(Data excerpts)
###
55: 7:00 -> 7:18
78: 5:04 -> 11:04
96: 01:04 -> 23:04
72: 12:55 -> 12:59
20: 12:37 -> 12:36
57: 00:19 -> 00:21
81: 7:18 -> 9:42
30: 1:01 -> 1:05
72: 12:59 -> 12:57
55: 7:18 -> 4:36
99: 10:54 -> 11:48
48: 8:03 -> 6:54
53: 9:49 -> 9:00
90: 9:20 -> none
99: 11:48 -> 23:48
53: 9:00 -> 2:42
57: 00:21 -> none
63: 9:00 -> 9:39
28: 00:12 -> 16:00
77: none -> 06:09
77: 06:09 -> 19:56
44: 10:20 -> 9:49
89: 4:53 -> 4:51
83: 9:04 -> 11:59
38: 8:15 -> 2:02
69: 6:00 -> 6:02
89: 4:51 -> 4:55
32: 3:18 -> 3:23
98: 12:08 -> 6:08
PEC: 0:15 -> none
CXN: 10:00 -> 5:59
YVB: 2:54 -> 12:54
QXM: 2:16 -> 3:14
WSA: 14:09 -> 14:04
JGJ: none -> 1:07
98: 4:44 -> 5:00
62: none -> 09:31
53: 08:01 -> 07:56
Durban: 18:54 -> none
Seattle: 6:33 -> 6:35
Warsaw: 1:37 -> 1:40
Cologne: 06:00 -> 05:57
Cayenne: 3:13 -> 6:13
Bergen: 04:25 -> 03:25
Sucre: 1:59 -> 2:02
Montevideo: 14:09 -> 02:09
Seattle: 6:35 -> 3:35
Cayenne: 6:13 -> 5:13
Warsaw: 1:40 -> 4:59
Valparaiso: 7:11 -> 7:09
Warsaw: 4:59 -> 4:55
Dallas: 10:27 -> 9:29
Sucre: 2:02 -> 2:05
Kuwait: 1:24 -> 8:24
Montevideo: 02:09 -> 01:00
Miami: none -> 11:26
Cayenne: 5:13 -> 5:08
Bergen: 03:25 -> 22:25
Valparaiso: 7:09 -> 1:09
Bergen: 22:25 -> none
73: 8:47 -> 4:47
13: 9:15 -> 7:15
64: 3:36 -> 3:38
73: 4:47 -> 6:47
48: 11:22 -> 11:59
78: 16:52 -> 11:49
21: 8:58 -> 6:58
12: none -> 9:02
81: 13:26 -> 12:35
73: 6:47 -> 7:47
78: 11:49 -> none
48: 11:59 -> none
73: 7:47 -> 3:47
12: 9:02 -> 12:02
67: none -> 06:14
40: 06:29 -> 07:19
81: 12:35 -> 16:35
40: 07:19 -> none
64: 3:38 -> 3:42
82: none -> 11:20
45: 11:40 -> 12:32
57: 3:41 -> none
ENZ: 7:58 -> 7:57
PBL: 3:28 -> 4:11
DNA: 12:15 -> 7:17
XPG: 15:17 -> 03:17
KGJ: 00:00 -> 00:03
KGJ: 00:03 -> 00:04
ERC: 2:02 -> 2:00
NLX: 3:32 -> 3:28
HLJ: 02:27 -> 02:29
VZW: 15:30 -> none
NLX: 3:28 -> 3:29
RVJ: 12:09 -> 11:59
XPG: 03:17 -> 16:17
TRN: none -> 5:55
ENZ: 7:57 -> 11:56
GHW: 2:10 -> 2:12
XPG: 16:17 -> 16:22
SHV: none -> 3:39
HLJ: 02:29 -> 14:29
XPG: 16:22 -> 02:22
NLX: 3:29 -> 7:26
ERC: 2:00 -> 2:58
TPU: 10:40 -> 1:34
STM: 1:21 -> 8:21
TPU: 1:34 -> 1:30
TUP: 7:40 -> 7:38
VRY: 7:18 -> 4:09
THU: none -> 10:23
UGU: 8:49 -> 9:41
###
JOB: Can you transcribe all of the lines above, from first to last, without changing a single character?

COMPLETED EXERCISE:
55: 7:00 -> 7:18
78: 5:04 -> 11:04
96: 01:04 -> 23:04
72: 12:55 -> 12:59
20: 12:37 -> 12:36
57: 00:19 -> 00:21
81: 7:18 -> 9:42
30: 1:01 -> 1:05
72: 12:59 -> 12:57
55: 7:18 -> 4:36
99: 10:54 -> 11:48
48: 8:03 -> 6:54
53: 9:49 -> 9:00
90: 9:20 -> none
99: 11:48 -> 23:48
53: 9:00 -> 2:42
57: 00:21 -> none
63: 9:00 -> 9:39
28: 00:12 -> 16:00
77: none -> 06:09
77: 06:09 -> 19:56
44: 10:20 -> 9:49
89: 4:53 -> 4:51
83: 9:04 -> 11:59
38: 8:15 -> 2:02
69: 6:00 -> 6:02
89: 4:51 -> 4:55
32: 3:18 -> 3:23
98: 12:08 -> 6:08
PEC: 0:15 -> none
CXN: 10:00 -> 5:59
YVB: 2:54 -> 12:54
QXM: 2:16 -> 3:14
WSA: 14:09 -> 14:04
JGJ: none -> 1:07
98: 4:44 -> 5:00
62: none -> 09:31
53: 08:01 -> 07:56
Durban: 18:54 -> none
Seattle: 6:33 -> 6:35
Warsaw: 1:37 -> 1:40
Cologne: 06:00 -> 05:57
Cayenne: 3:13 -> 6:13
Bergen: 04:25 -> 03:25
Sucre: 1:59 -> 2:02
Montevideo: 14:09 -> 02:09
Seattle: 6:35 -> 3:35
Cayenne: 6:13 -> 5:13
Warsaw: 1:40 -> 4:59
Valparaiso: 7:11 -> 7:09
Warsaw: 4:59 -> 4:55
Dallas: 10:27 -> 9:29
Sucre: 2:02 -> 2:05
Kuwait: 1:24 -> 8:24
Montevideo: 02:09 -> 01:00
Miami: none -> 11:26
Cayenne: 5:13 -> 5:08
Bergen: 03:25 -> 22:25
Valparaiso: 7:09 -> 1:09
Bergen: 22:25 -> none
73: 8:47 -> 4:47
13: 9:15 -> 7:15
64: 3:36 -> 3:38
73: 4:47 -> 6:47
48: 11:22 -> 11:59
78: 16:52 -> 11:49
21: 8:58 -> 6:58
12: none -> 9:02
81: 13:26 -> 12:35
73: 6:47 -> 7:47
78: 11:49 -> none
48: 11:59 -> none
73: 7:47 -> 3:47
12: 9:02 -> 12:02
67: none -> 06:14
40: 06:29 -> 07:19
81: 12:35 -> 16:35
40: 07:19 -> none
64: 3:38 -> 3:42
82: none -> 11:20
45: 11:40 -> 12:32
57: 3:41 -> none
ENZ: 7:58 -> 7:57
PBL: 3:28 -> 4:11
DNA: 12:15 -> 7:17
XPG: 15:17 -> 03:17
KGJ: 00:00 -> 00:03
KGJ: 00:03 -> 00:04
ERC: 2:02 -> 2:00
NLX: 3:32 -> 3:28
HLJ: 02:27 -> 02:29
VZW: 15:30 -> none
NLX: 3:28 -> 3:29
RVJ: 12:09 -> 11:59
XPG: 03:17 -> 16:17
TRN: none -> 5:55
ENZ: 7:57 -> 11:56
GHW: 2:10 -> 2:12
XPG: 16:17 -> 16:22
SHV: none -> 3:39
HLJ: 02:29 -> 14:29
XPG: 16:22 -> 02:22
NLX: 3:29 -> 7:26
ERC: 2:00 -> 2:58
TPU: 10:40 -> 1:34
STM: 1:21 -> 8:21
TPU: 1:34 -> 1:30
TUP: 7:40 -> 7:38
VRY: 7:18 -> 4:09
THU: none -> 10:23
UGU: 8:49 -> 9:41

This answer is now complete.